[HOW TO COMPLETE THIS TASK] Look through the data below for the line with "change=moved; old=blue zaleno;" and the line with "change=added; new=purple kolakofe;", then output those two and all lines in between, exactly as written.
╔══
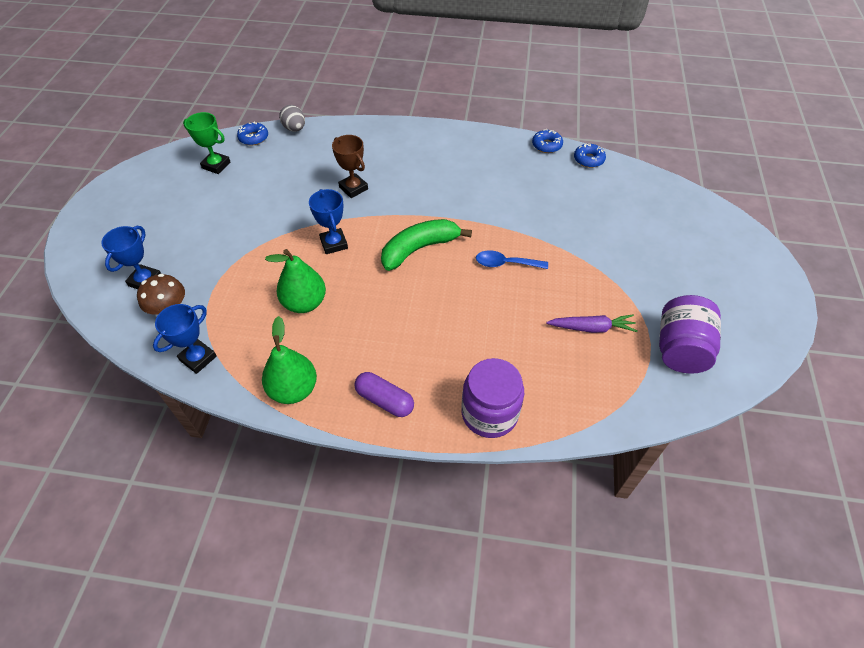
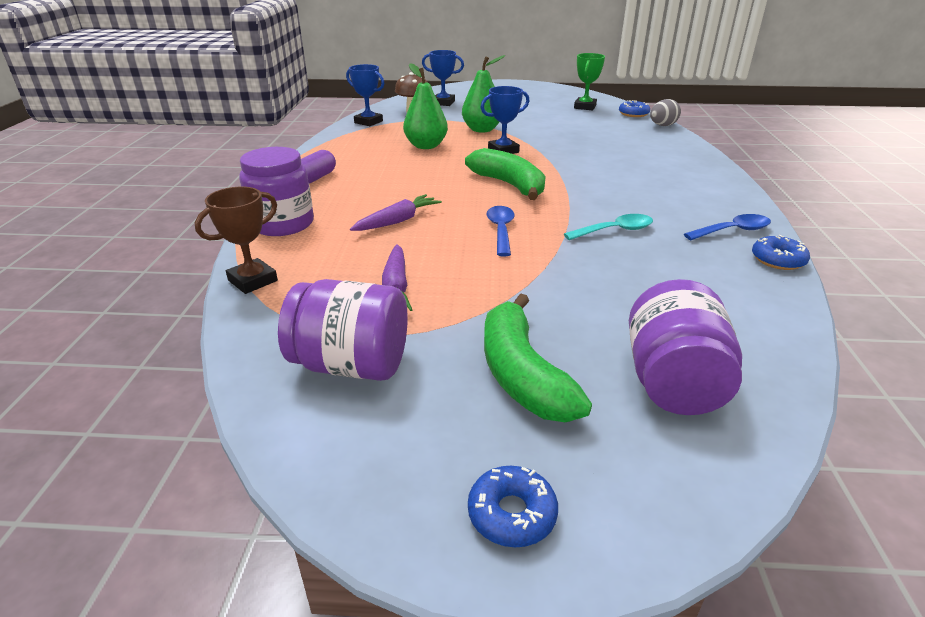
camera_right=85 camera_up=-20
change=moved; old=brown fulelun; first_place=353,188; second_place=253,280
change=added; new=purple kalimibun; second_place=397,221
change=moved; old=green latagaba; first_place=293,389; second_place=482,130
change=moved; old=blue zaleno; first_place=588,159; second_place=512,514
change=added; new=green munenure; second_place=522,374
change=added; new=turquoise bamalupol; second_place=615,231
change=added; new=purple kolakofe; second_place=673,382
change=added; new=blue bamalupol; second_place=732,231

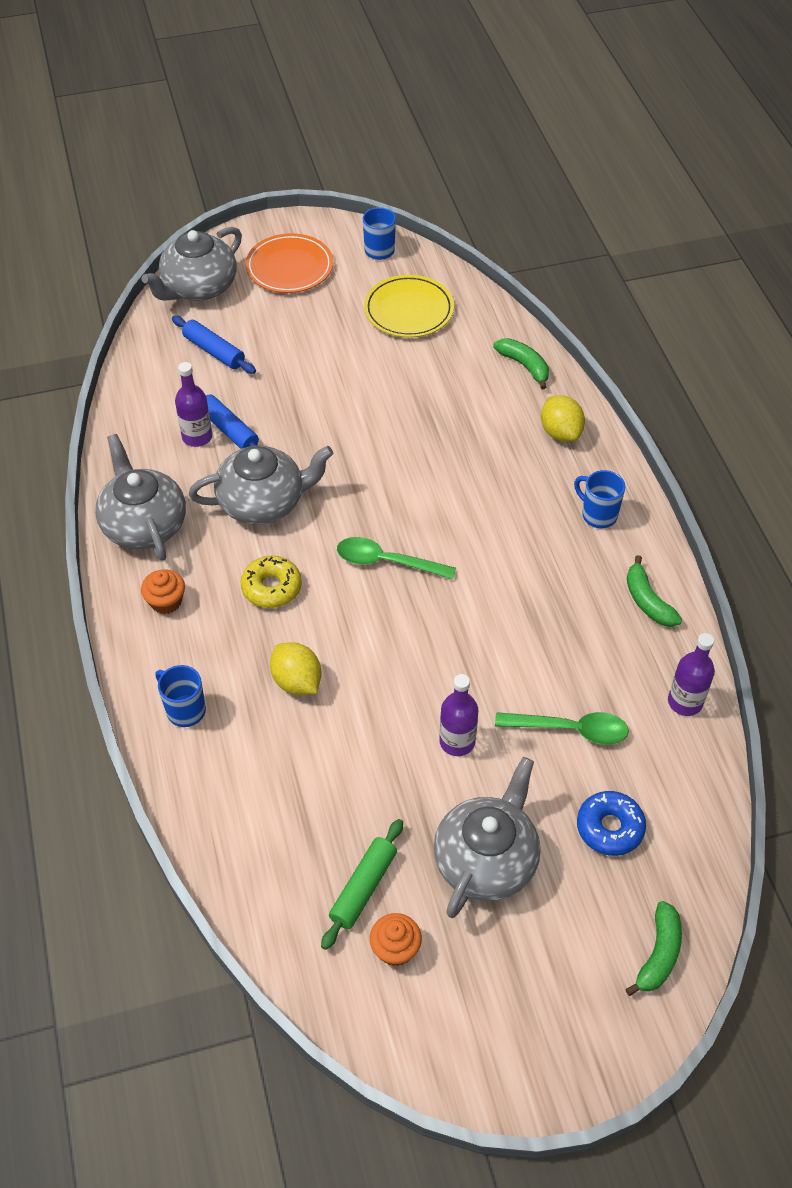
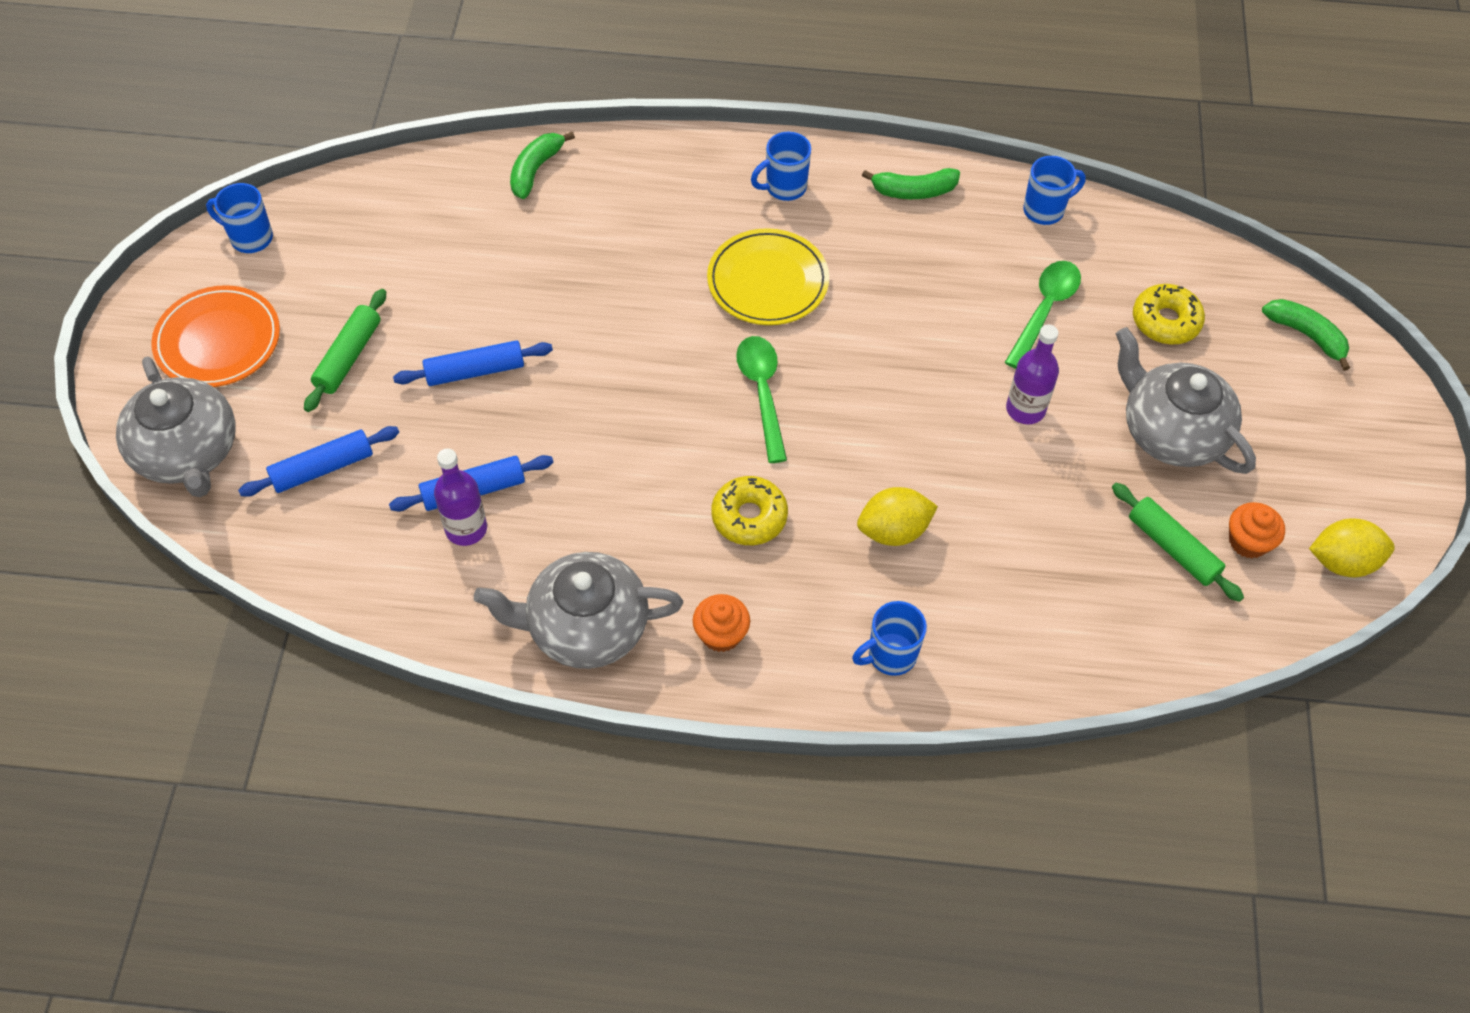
camera_right=-70 camera_up=5
change=added; new=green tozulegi; second_place=348,357
change=added; new=blue tozulegi; second_place=475,371
change=turned; old=green munenure; first_place=524,366; second_place=535,170; degrees=-45
change=moved; old=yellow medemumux; first_place=408,310; second_place=767,281
change=turned; old=green bamalupol; first_place=387,562; second_place=762,393; degrees=135
change=replaced; old=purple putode; new=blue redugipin; first_place=685,702; second_place=1045,210
change=recoloured; old=blue zaleno; new=yellow zaleno; first_place=609,828; second_place=1165,321
change=moved; old=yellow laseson; first_place=560,432; second_place=1342,562
change=removed; old=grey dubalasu; first_place=263,502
╚══
[ANSWER TO THE EXERCISE]
change=moved; old=blue zaleno; first_place=588,159; second_place=512,514
change=added; new=green munenure; second_place=522,374
change=added; new=turquoise bamalupol; second_place=615,231
change=added; new=purple kolakofe; second_place=673,382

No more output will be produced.